- Work to be completed -
The number of lines holding the string "grey" is all that is wanted; count them in the records below.

Top of Data for review

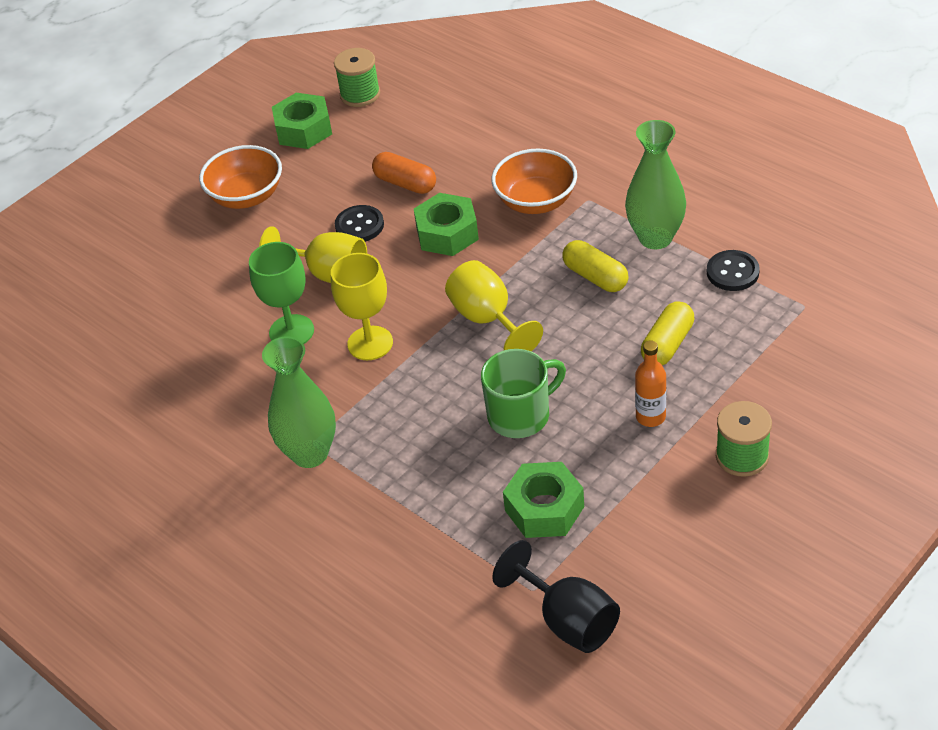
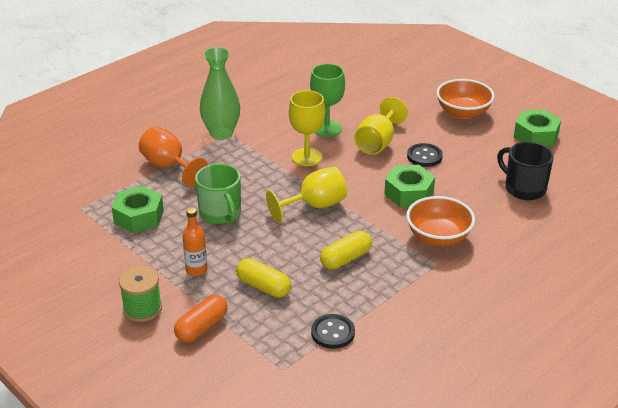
camera: 90 degrees right, 10 degrees down
green spool [334,48,380,107] -> none
orange capsule [372,152,436,194] -> orange capsule moved to [174,295,228,343]
black goblet [492,540,620,653] -> none
green vase [625,120,686,249] -> none
none -> orange goblet [139,126,208,187]
none -> black mug [497,142,554,200]

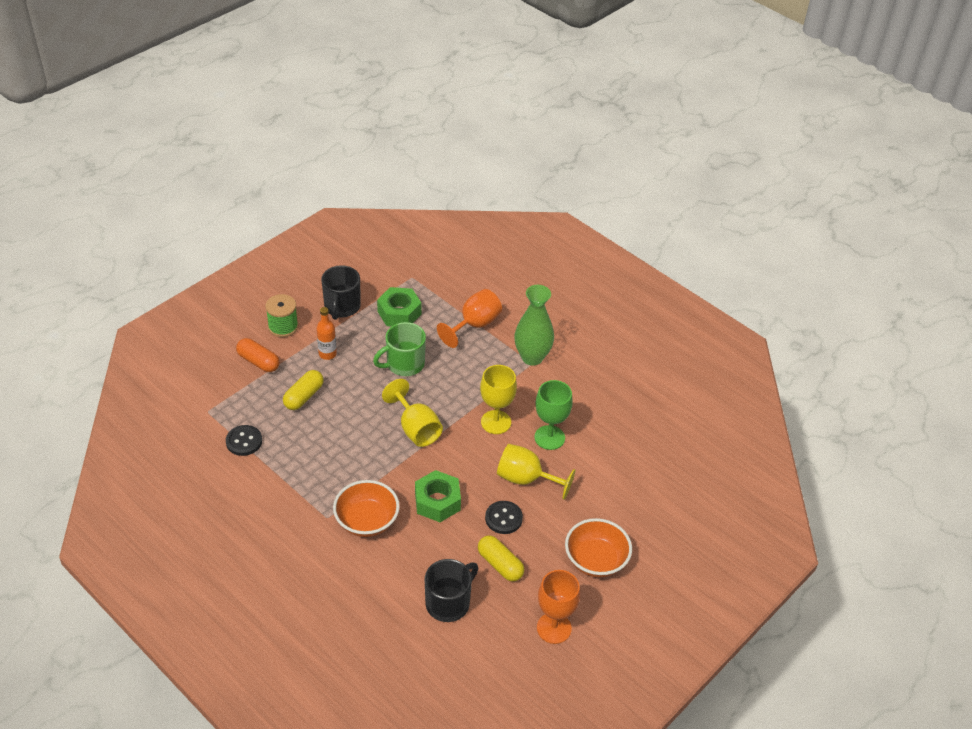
camera: 85 degrees right, 10 degrees up
yellow capsule [320,231,372,270] -> yellow capsule moved to [478,535,524,581]
green nut [514,110,561,147] -> orange goblet [537,570,580,644]
none -> black mug [321,265,361,320]

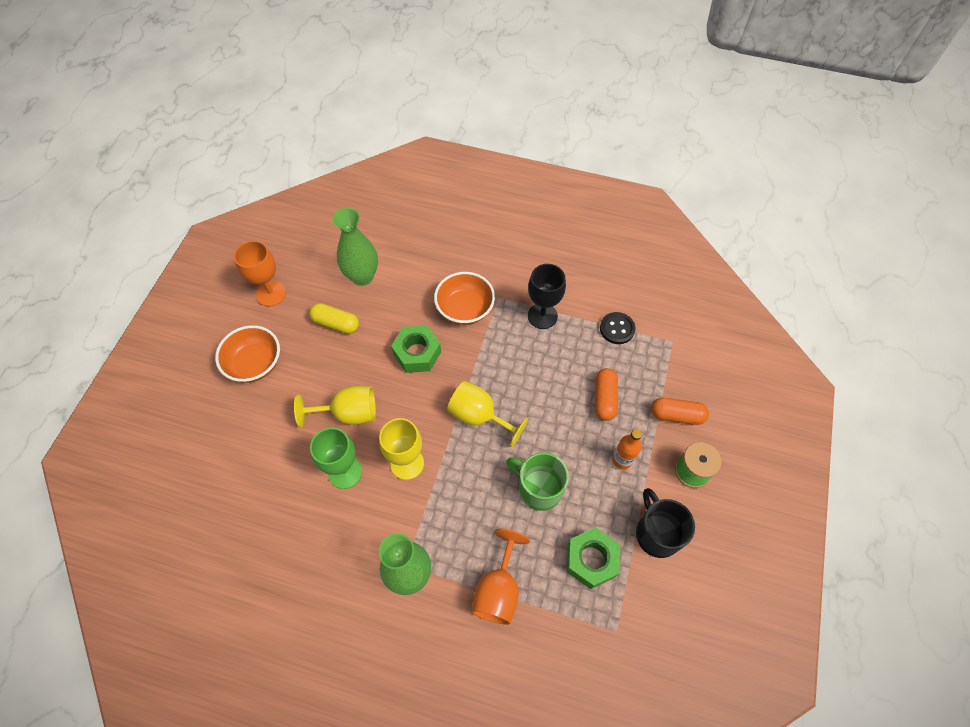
camera: 155 degrees right, 15 degrees up
yellow capsule [283,370,324,410] -> orange capsule [595,368,618,421]
green mug [373,322,426,376] -> green mug turned 90 degrees counterclockwise [506,452,569,511]
black mug [425,559,479,622] -> green vase [332,208,378,286]
black button [485,501,523,534] -> none
none -> black goblet [528,264,566,329]

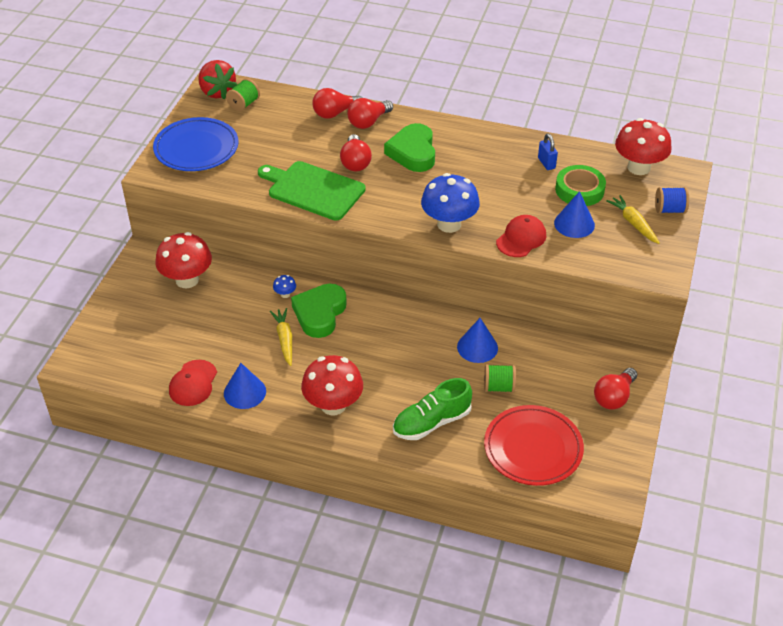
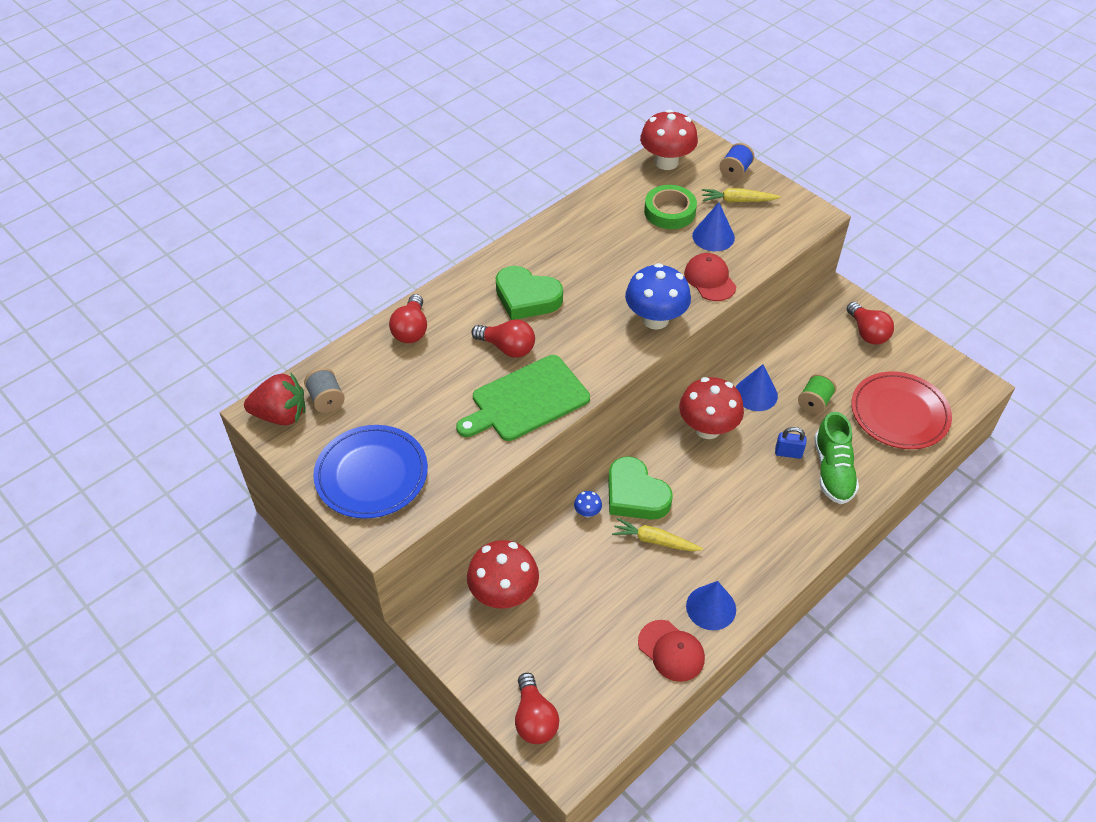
camera: 60 degrees left, 5 degrees up
green spool [226,78,260,111] -> grey spool [304,368,345,413]
red mushroom [301,355,363,415] -> red mushroom moved to [679,377,744,439]
red light bulb [347,98,393,129] -> red light bulb moved to [515,673,559,744]
blue padlock [538,134,558,170] -> blue padlock moved to [775,427,806,459]

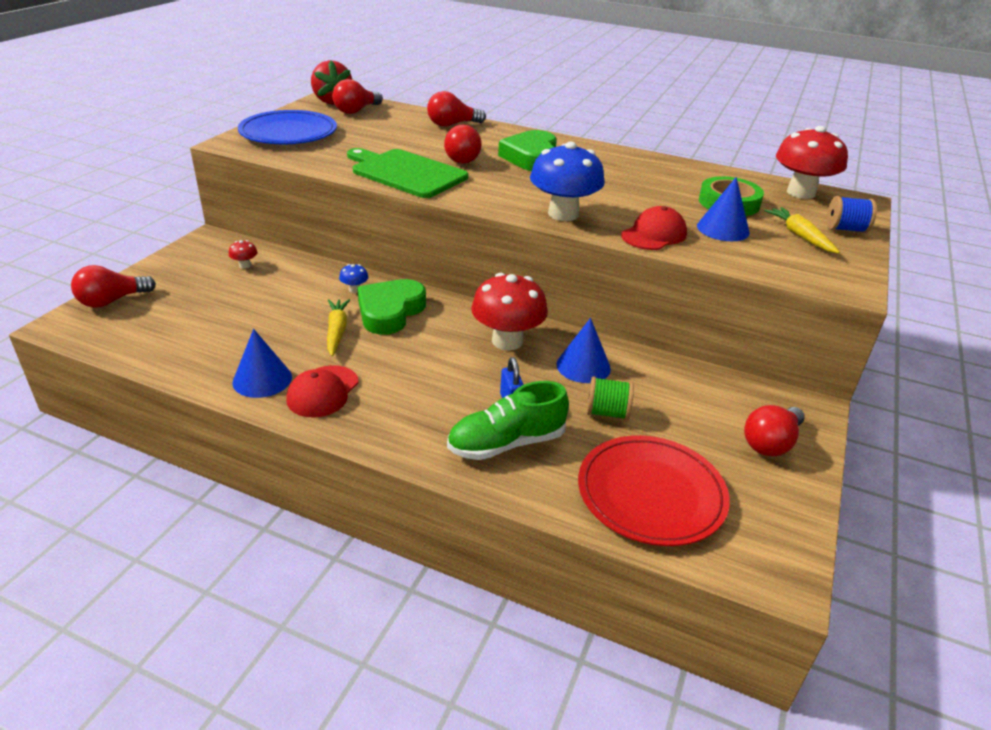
camera: 65 degrees right, 15 degrees down
grey spool [304,368,345,413] -> red light bulb [332,79,383,114]
red mushroom [467,540,539,609] -> red mushroom [229,240,257,269], size x0.42
red cap [638,620,705,682] -> red cap moved to [286,365,359,418]

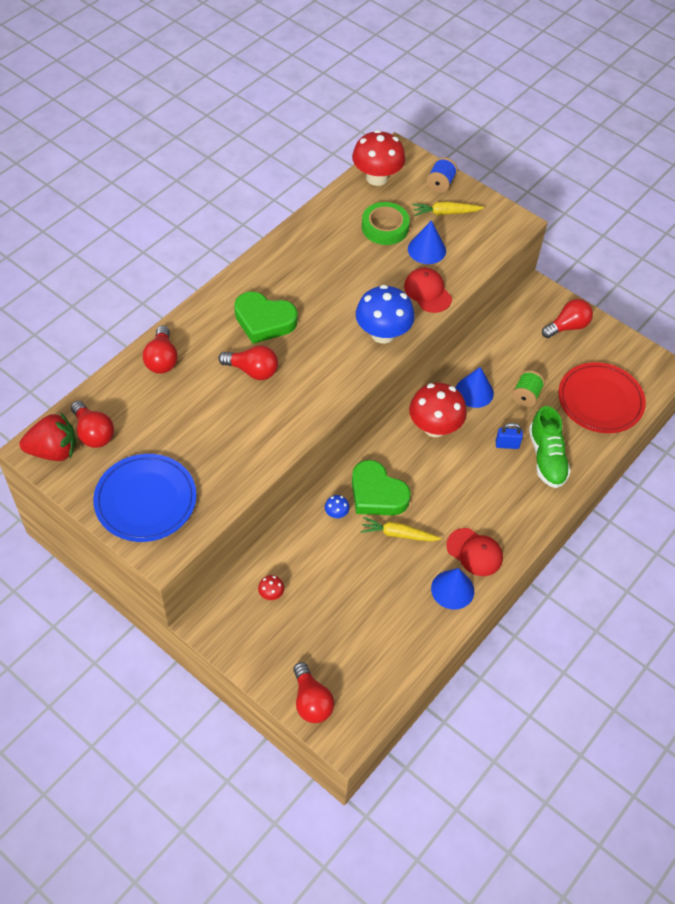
camera: 75 degrees left, 20 degrees up
green cutting board [347,148,468,198] -> none
red light bulb [744,405,805,456] -> red light bulb turned 90 degrees counterclockwise [542,299,593,338]

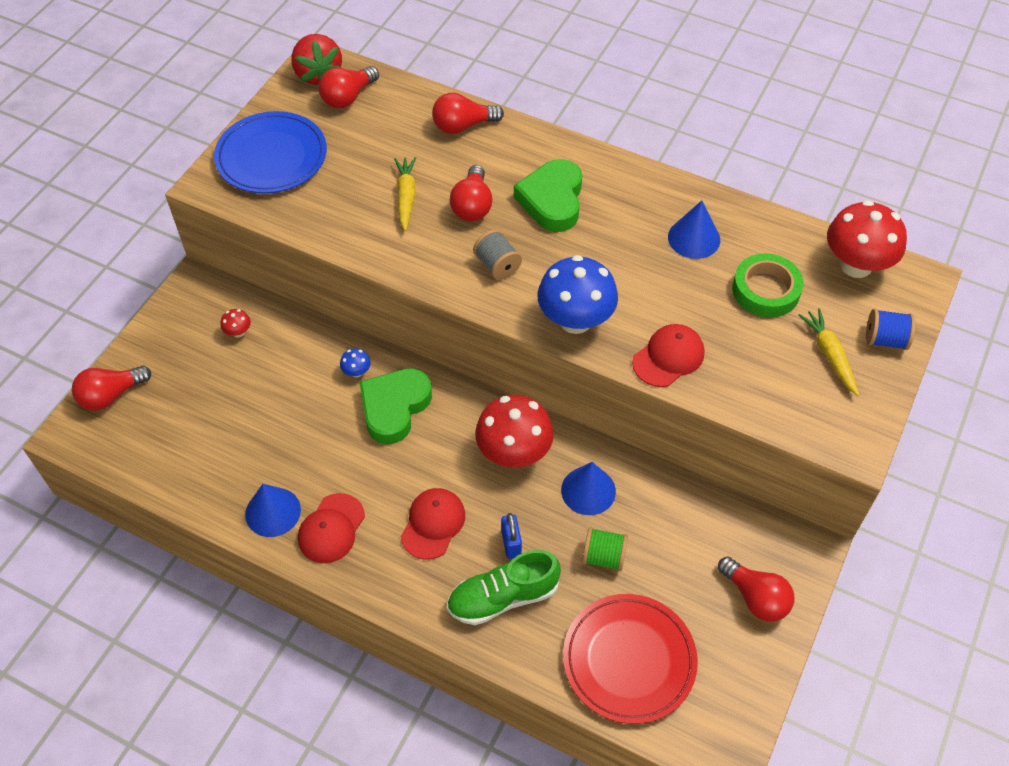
camera: 80 degrees right, 0 degrees up
yellow carrot [360,517,441,541] -> yellow carrot moved to [394,157,416,231]
blue cone [408,220,446,264] -> blue cone moved to [668,201,720,259]
none -> red cap [401,488,465,560]
none -> grey spool [473,230,522,280]

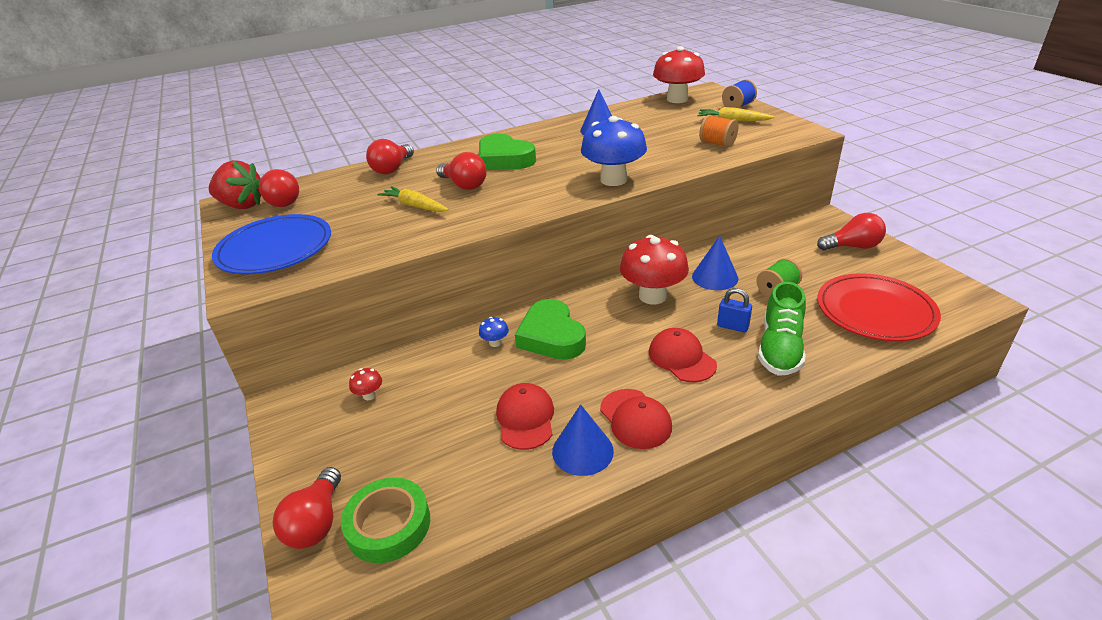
camera: 50 degrees left, 20 degrees down
grey spool [473,230,522,280] -> none
red cap [632,324,704,387] -> red cap moved to [496,383,554,450]
green tape [732,253,804,317] -> green tape moved to [341,477,430,563]
none -> orange spool [699,115,739,148]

Bottom of Data for review

- Response area -
4